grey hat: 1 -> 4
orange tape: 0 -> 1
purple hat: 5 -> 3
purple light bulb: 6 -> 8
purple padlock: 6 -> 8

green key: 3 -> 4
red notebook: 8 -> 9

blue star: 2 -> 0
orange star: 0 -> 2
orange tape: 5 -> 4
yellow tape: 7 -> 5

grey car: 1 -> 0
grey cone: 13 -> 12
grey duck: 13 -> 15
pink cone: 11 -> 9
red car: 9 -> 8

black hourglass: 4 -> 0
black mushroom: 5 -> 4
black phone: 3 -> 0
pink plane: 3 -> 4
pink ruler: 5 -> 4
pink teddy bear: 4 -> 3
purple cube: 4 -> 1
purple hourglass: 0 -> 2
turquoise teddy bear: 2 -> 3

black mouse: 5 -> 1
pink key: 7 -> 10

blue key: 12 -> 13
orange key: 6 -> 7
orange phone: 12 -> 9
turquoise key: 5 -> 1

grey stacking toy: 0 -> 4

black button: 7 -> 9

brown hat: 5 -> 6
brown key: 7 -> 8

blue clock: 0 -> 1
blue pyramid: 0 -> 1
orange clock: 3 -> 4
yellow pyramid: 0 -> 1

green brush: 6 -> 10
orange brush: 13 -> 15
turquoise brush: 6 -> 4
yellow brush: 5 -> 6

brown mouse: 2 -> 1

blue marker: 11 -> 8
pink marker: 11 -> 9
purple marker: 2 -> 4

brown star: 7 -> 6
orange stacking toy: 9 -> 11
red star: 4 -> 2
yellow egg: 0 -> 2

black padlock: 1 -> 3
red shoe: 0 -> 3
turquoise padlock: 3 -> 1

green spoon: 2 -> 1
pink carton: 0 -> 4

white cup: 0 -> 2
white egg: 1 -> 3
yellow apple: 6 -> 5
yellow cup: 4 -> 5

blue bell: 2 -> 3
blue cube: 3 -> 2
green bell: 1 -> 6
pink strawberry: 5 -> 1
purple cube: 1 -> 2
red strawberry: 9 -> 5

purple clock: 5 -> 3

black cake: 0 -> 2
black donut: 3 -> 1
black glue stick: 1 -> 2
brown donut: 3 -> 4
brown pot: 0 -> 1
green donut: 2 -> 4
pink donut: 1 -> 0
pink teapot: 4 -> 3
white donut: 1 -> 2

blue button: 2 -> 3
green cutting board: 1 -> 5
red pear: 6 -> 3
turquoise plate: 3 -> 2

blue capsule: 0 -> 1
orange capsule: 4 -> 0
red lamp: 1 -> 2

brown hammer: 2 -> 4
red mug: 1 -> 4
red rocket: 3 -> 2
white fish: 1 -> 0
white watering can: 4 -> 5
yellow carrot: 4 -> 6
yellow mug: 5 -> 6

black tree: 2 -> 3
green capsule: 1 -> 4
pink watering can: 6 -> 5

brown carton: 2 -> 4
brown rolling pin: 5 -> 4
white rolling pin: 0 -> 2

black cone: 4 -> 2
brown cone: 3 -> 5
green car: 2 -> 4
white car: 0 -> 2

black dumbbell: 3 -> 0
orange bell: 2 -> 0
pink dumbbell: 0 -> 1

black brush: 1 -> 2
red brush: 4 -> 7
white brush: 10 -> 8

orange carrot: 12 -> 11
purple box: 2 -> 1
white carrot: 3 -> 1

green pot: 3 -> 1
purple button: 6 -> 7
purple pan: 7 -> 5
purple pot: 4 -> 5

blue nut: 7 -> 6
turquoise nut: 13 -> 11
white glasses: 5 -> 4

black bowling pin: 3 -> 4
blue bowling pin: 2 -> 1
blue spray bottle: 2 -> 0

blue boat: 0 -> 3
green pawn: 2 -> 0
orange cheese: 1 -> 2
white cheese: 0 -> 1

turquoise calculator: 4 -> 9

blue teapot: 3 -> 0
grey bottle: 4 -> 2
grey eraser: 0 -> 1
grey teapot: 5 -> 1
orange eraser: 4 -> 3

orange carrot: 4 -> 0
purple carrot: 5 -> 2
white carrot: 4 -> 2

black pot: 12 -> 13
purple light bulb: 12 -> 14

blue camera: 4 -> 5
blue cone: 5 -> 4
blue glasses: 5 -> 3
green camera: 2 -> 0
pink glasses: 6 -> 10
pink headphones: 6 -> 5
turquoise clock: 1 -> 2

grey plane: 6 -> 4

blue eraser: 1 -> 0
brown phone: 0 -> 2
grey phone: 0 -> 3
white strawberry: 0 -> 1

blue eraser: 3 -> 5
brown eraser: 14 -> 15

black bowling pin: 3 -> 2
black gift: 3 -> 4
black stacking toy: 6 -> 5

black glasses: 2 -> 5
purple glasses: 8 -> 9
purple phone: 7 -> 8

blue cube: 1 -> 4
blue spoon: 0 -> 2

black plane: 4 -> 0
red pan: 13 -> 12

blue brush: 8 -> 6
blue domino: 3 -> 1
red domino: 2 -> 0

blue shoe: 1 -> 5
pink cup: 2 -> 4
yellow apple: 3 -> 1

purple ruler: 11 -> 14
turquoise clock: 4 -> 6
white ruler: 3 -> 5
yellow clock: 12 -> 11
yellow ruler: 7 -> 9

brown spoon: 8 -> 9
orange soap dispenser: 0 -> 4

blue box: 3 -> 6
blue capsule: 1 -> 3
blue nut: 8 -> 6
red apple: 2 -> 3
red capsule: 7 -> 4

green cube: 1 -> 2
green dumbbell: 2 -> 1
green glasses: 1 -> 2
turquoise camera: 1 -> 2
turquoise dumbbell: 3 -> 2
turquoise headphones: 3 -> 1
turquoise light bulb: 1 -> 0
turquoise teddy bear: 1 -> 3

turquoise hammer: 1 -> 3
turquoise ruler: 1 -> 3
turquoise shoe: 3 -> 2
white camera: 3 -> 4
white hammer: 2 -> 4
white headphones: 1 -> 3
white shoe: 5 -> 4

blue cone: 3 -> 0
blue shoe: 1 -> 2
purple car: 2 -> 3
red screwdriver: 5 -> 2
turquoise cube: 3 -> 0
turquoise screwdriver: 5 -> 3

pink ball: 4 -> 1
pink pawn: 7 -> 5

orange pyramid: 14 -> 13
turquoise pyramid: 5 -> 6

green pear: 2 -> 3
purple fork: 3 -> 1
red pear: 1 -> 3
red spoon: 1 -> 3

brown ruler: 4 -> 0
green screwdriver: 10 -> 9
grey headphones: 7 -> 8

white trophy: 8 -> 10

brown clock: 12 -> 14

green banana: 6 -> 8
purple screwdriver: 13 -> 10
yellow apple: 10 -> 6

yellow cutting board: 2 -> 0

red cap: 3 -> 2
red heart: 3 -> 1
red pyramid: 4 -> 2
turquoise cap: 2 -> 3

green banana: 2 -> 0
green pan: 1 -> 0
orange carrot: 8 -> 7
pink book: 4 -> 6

Task description.
Work through the data and count each line holding the string "star". Give only that count.

Expected answer.
4